YOUR ASSIGNMENT:
Every record that follows must be duplicated exactly, with images left out.

DATASET CONTENT:
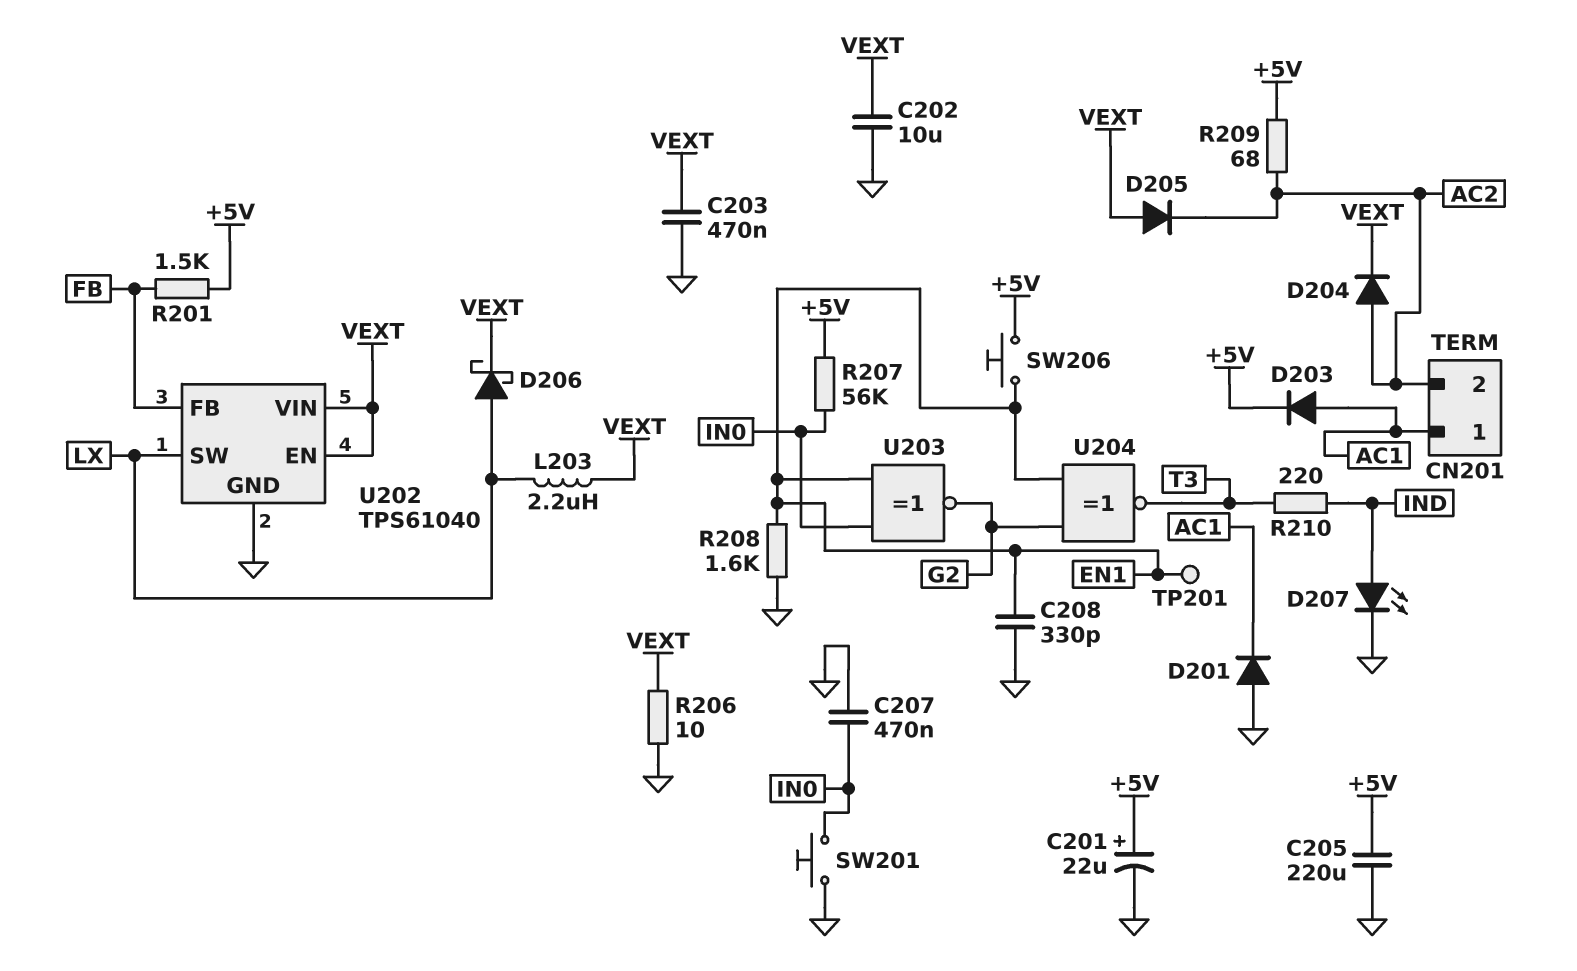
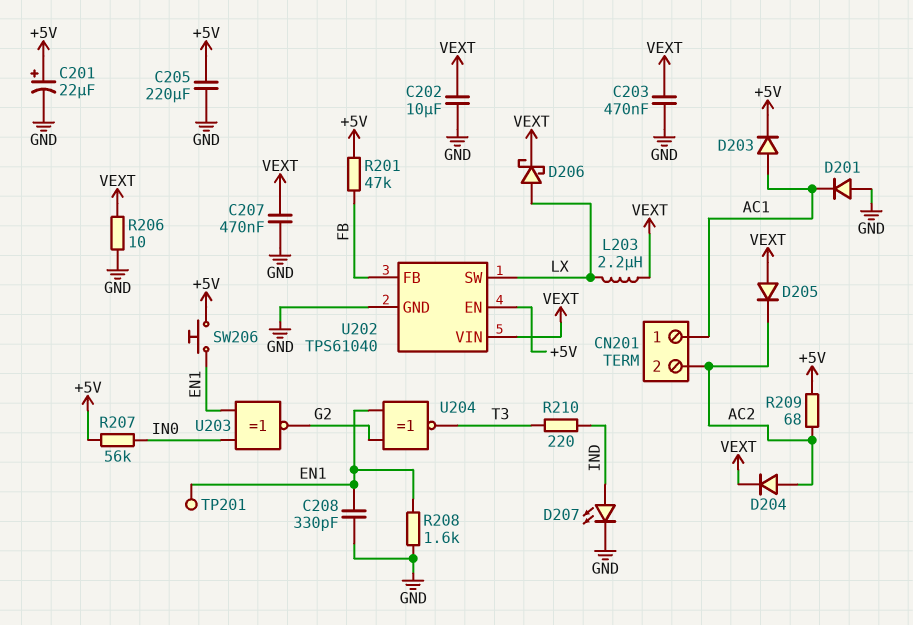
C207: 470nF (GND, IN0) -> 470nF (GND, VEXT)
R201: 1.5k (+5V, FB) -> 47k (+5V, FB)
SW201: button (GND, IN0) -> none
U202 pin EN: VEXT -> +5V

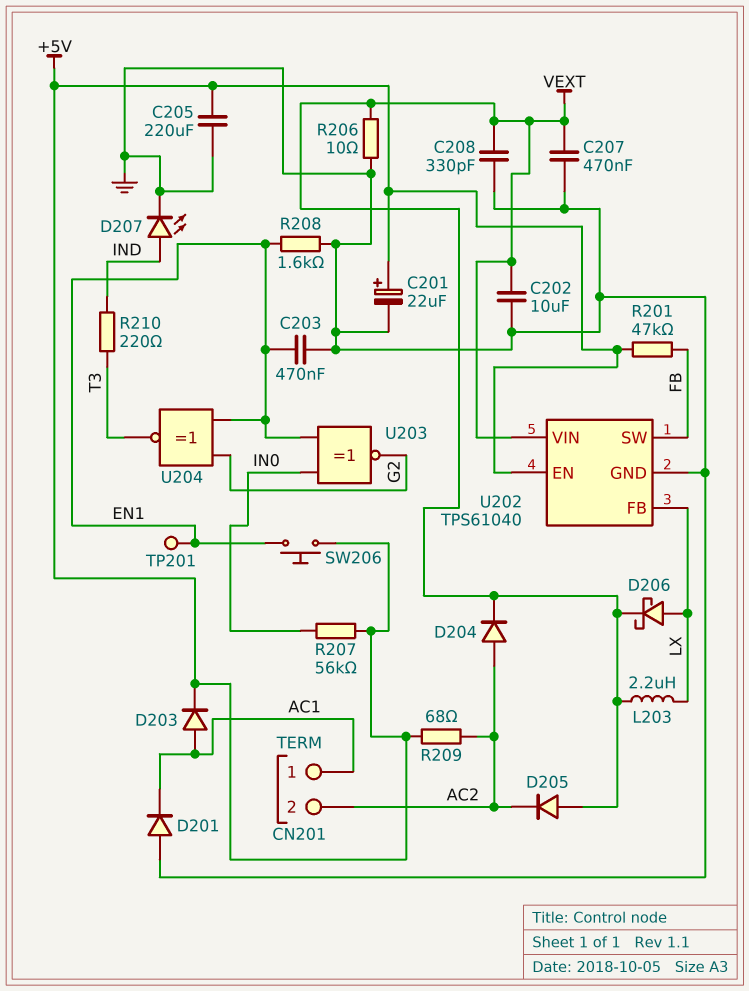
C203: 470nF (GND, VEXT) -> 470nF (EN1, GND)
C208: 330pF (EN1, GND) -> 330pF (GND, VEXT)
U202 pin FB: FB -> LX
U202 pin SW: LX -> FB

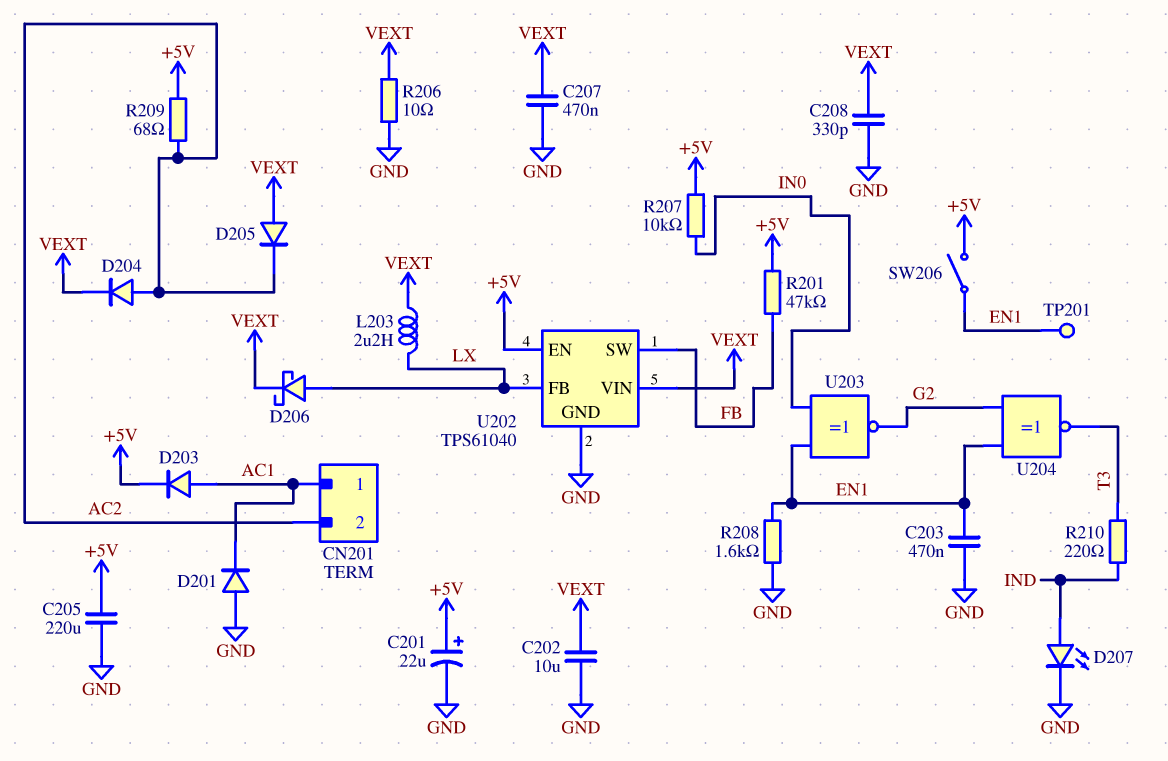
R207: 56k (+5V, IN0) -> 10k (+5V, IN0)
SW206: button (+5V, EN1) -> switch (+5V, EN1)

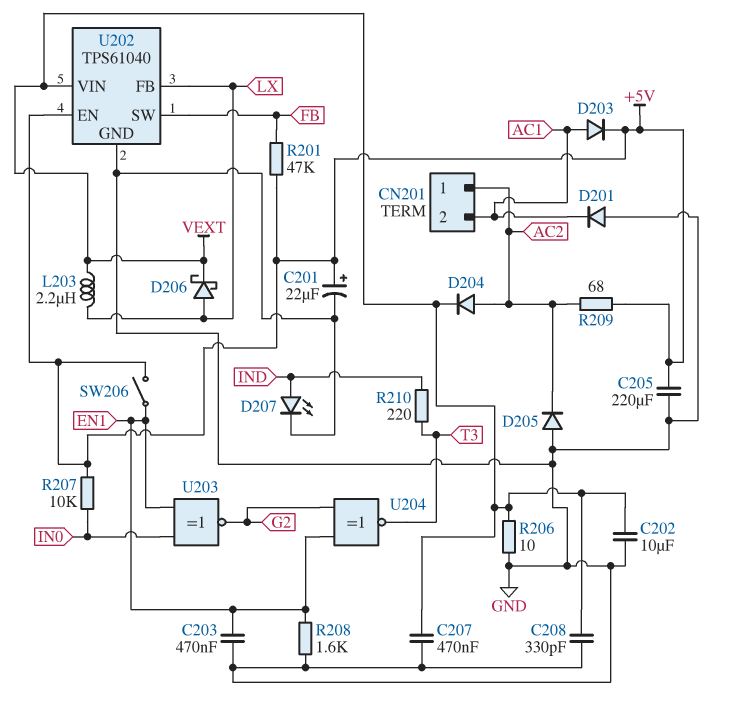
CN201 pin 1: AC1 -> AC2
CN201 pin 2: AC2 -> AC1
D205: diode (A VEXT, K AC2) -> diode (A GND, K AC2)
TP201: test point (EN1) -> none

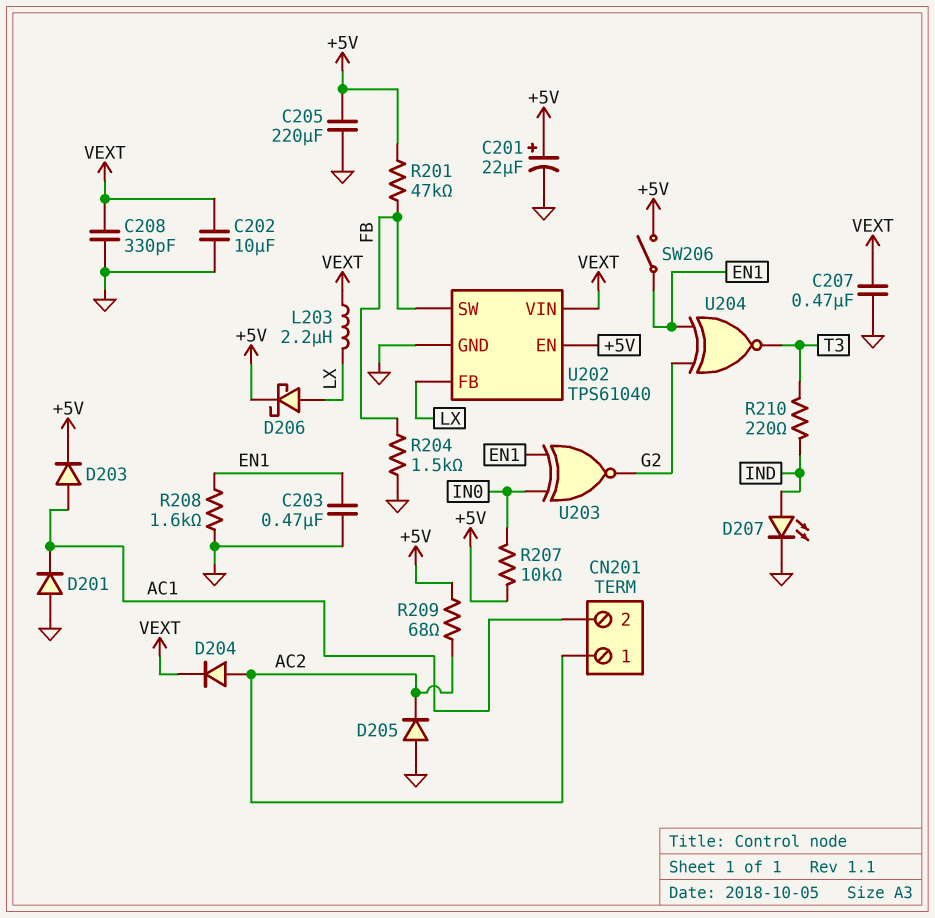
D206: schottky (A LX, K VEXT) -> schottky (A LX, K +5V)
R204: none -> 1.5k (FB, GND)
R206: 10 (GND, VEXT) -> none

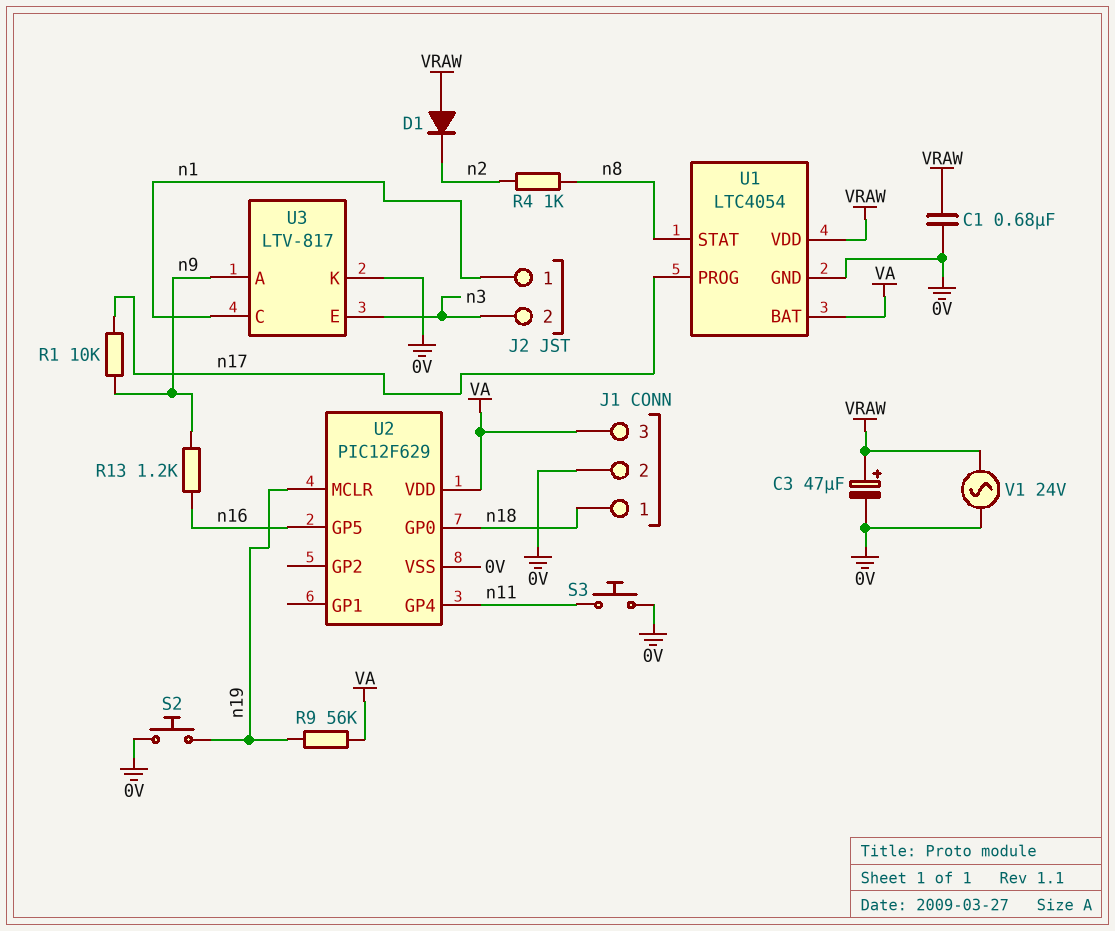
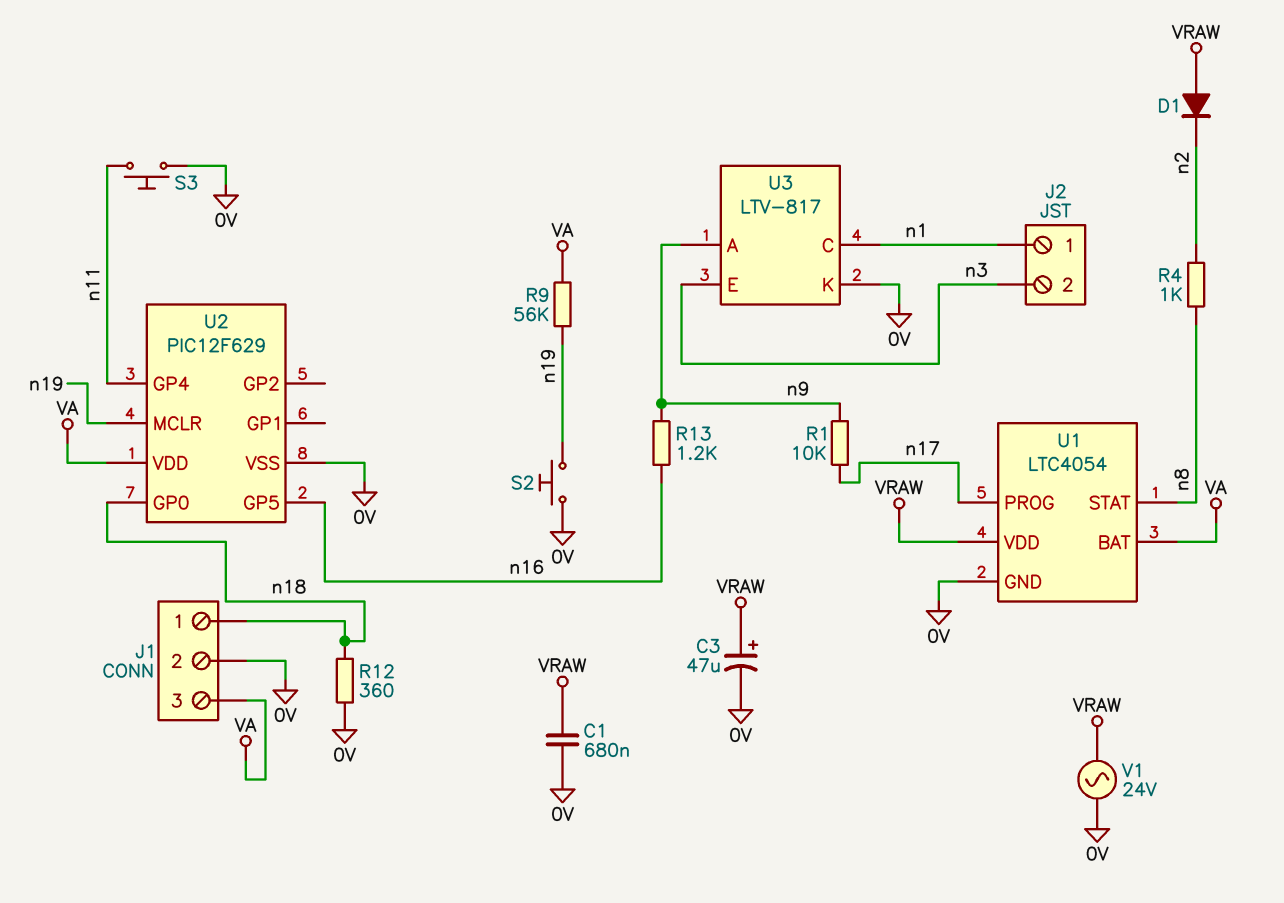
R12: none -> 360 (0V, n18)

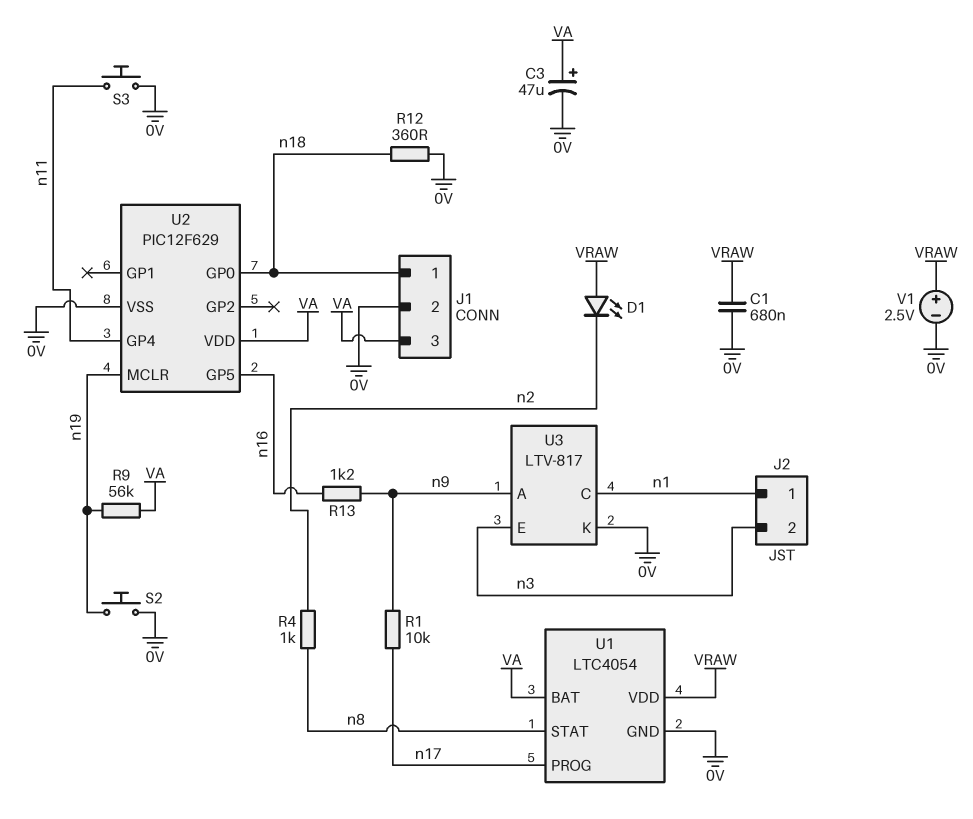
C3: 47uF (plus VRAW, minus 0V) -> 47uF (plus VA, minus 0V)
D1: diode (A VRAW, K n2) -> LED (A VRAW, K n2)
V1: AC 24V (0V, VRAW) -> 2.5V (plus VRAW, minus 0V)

TASK OUTPUT:
C207: 470nF (GND, IN0) -> 470nF (GND, VEXT)
R201: 1.5k (+5V, FB) -> 47k (+5V, FB)
SW201: button (GND, IN0) -> none
U202 pin EN: VEXT -> +5V

C203: 470nF (GND, VEXT) -> 470nF (EN1, GND)
C208: 330pF (EN1, GND) -> 330pF (GND, VEXT)
U202 pin FB: FB -> LX
U202 pin SW: LX -> FB

R207: 56k (+5V, IN0) -> 10k (+5V, IN0)
SW206: button (+5V, EN1) -> switch (+5V, EN1)

CN201 pin 1: AC1 -> AC2
CN201 pin 2: AC2 -> AC1
D205: diode (A VEXT, K AC2) -> diode (A GND, K AC2)
TP201: test point (EN1) -> none

D206: schottky (A LX, K VEXT) -> schottky (A LX, K +5V)
R204: none -> 1.5k (FB, GND)
R206: 10 (GND, VEXT) -> none

R12: none -> 360 (0V, n18)

C3: 47uF (plus VRAW, minus 0V) -> 47uF (plus VA, minus 0V)
D1: diode (A VRAW, K n2) -> LED (A VRAW, K n2)
V1: AC 24V (0V, VRAW) -> 2.5V (plus VRAW, minus 0V)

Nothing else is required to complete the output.